▸ **SUPPLIED MATERIAL**
--- --- ---

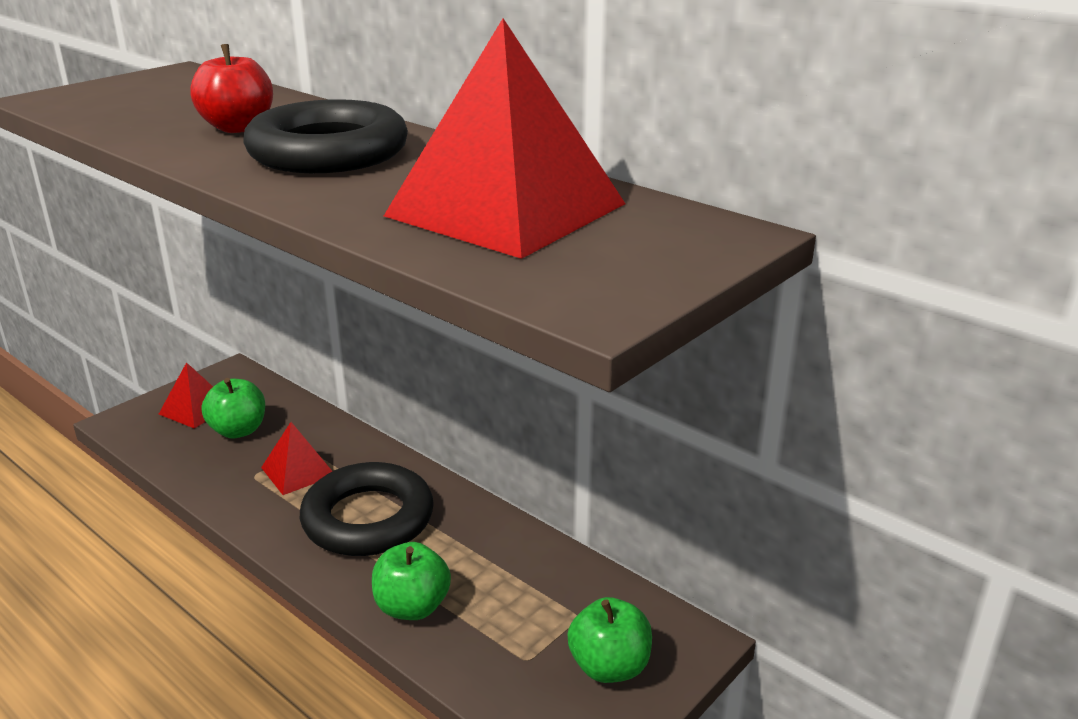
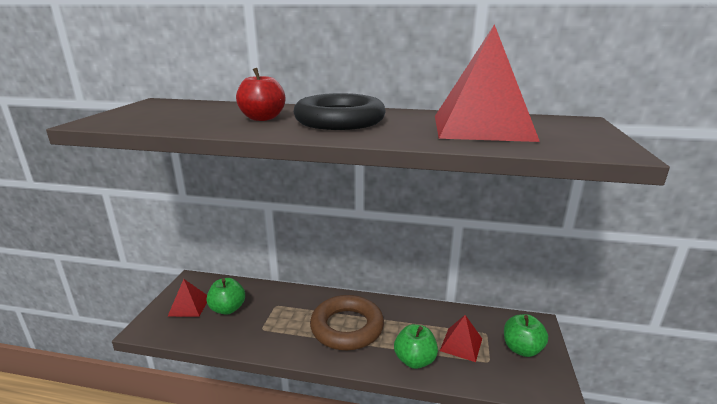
camera: 30 degrees left, 5 degrees down
red pyramid [261,422,333,495] -> red pyramid moved to [440,315,482,362]
black ring [300,462,434,556] -> brown ring [310,295,384,350]

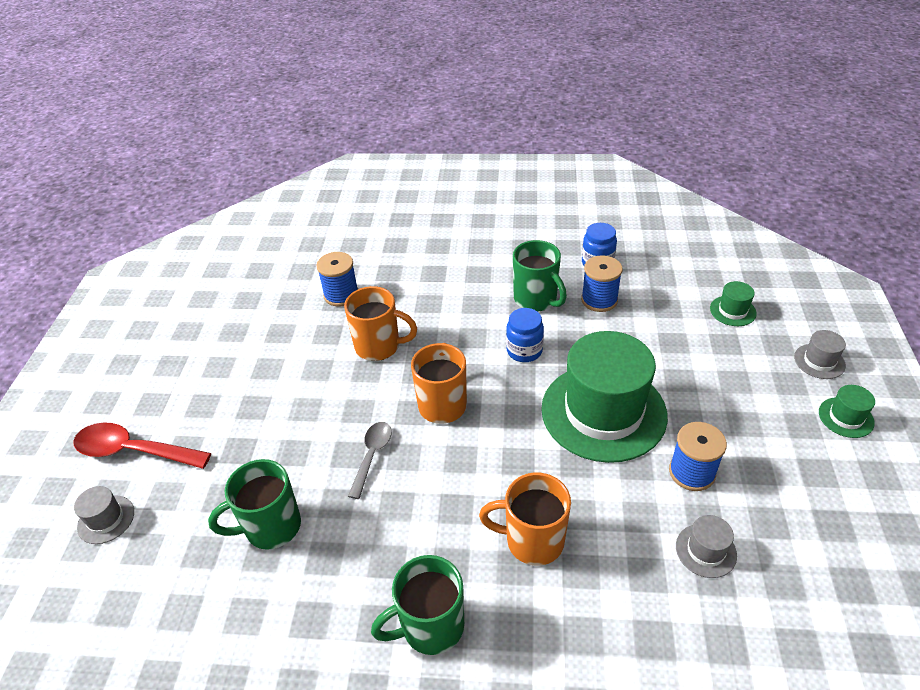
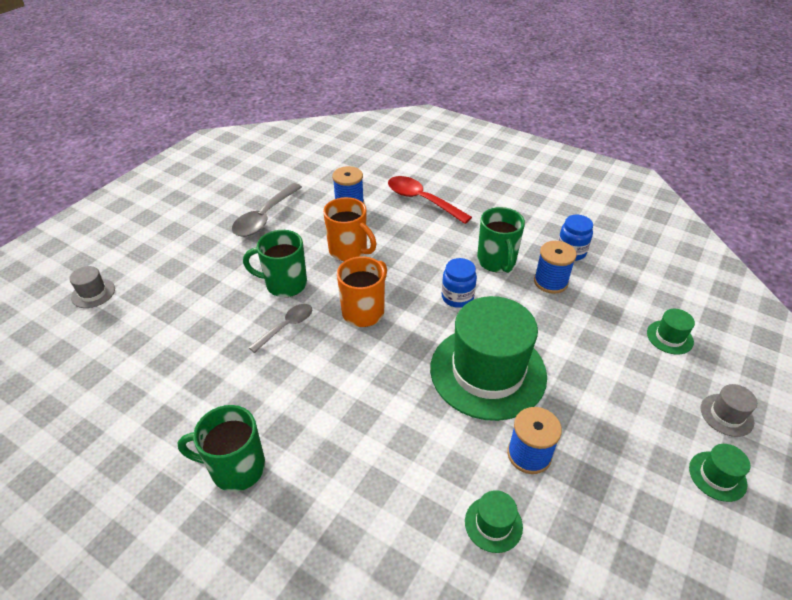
camera: 25 degrees right, 0 degrees up
red spoon [73,423,211,469] -> red spoon moved to [388,176,472,224]
green mug [208,459,301,550] -> green mug moved to [243,230,307,297]
orange mug [479,473,571,566] -> none
grey hat [676,515,737,578] -> green hat [465,490,523,553]
none -> grey spoon [232,183,302,237]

--- --- ---

▸ **EXERCISE BRIEF**
Line for line, retype the material exactly, omitting any pictures.

▸ **ANSWER BOX**
camera: 30 degrees left, 5 degrees down
red pyramid [261,422,333,495] -> red pyramid moved to [440,315,482,362]
black ring [300,462,434,556] -> brown ring [310,295,384,350]

camera: 25 degrees right, 0 degrees up
red spoon [73,423,211,469] -> red spoon moved to [388,176,472,224]
green mug [208,459,301,550] -> green mug moved to [243,230,307,297]
orange mug [479,473,571,566] -> none
grey hat [676,515,737,578] -> green hat [465,490,523,553]
none -> grey spoon [232,183,302,237]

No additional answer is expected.